* **WORK ORDER**: Everything from the line holding "(299, 178) = (890, 635): pink" through the final line of the entries below is to be duplicated exactly, and nothing outside that span.

* **TASK INPUTS**:
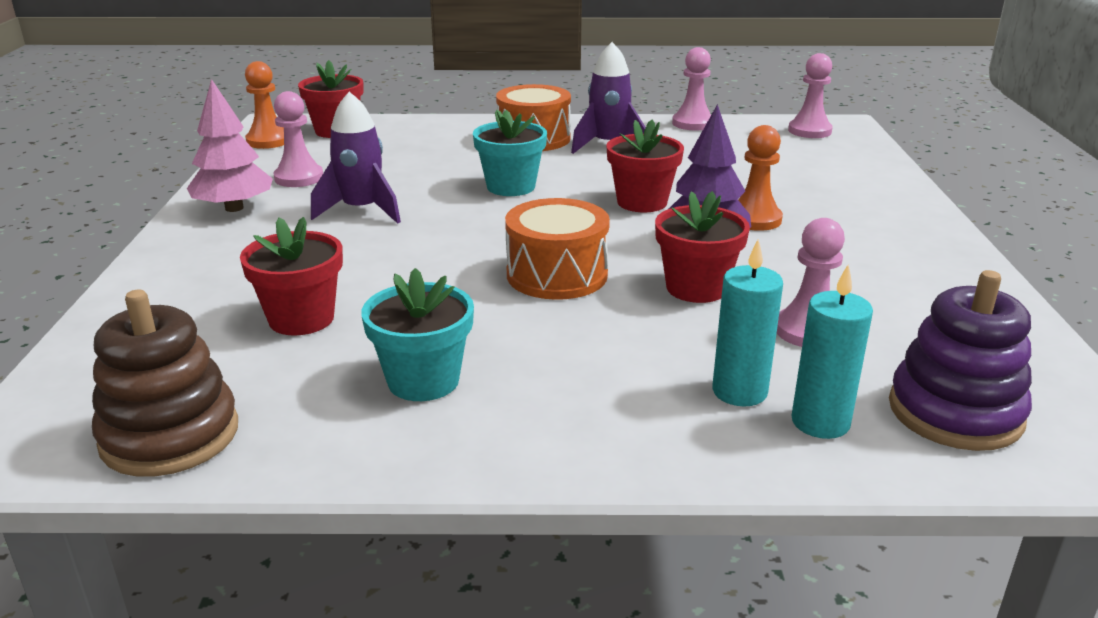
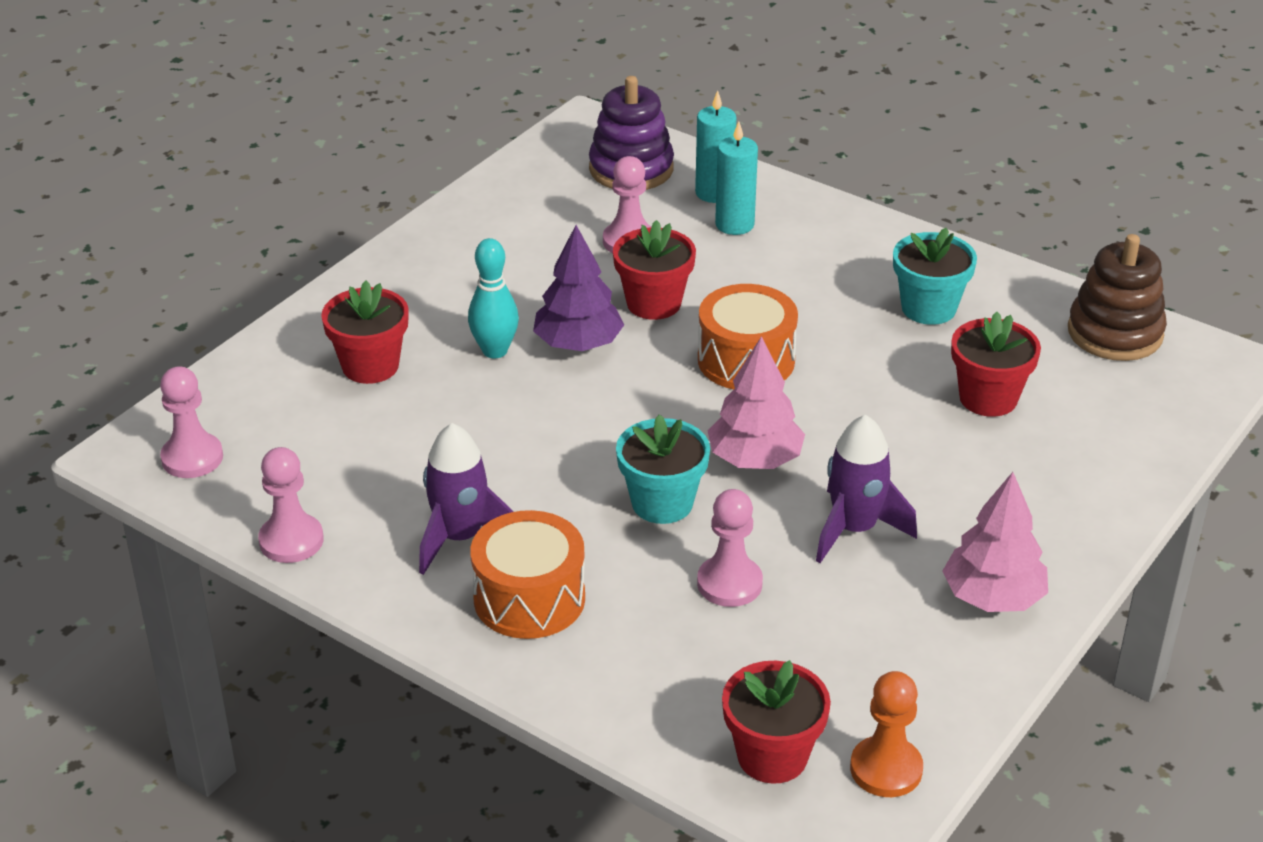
camera: 145 degrees left, 10 degrees up
(299, 178) = (890, 635): pink pawn -> pink pawn (729, 583)
(473, 222) = (755, 459): none -> pink tree
(642, 202) = (561, 418): red flower pot -> red flower pot (370, 366)
(754, 219) = (495, 351): orange pawn -> turquoise bowling pin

* **SOLUTION TO THIS PROBLEM**:
(299, 178) = (890, 635): pink pawn -> pink pawn (729, 583)
(473, 222) = (755, 459): none -> pink tree
(642, 202) = (561, 418): red flower pot -> red flower pot (370, 366)
(754, 219) = (495, 351): orange pawn -> turquoise bowling pin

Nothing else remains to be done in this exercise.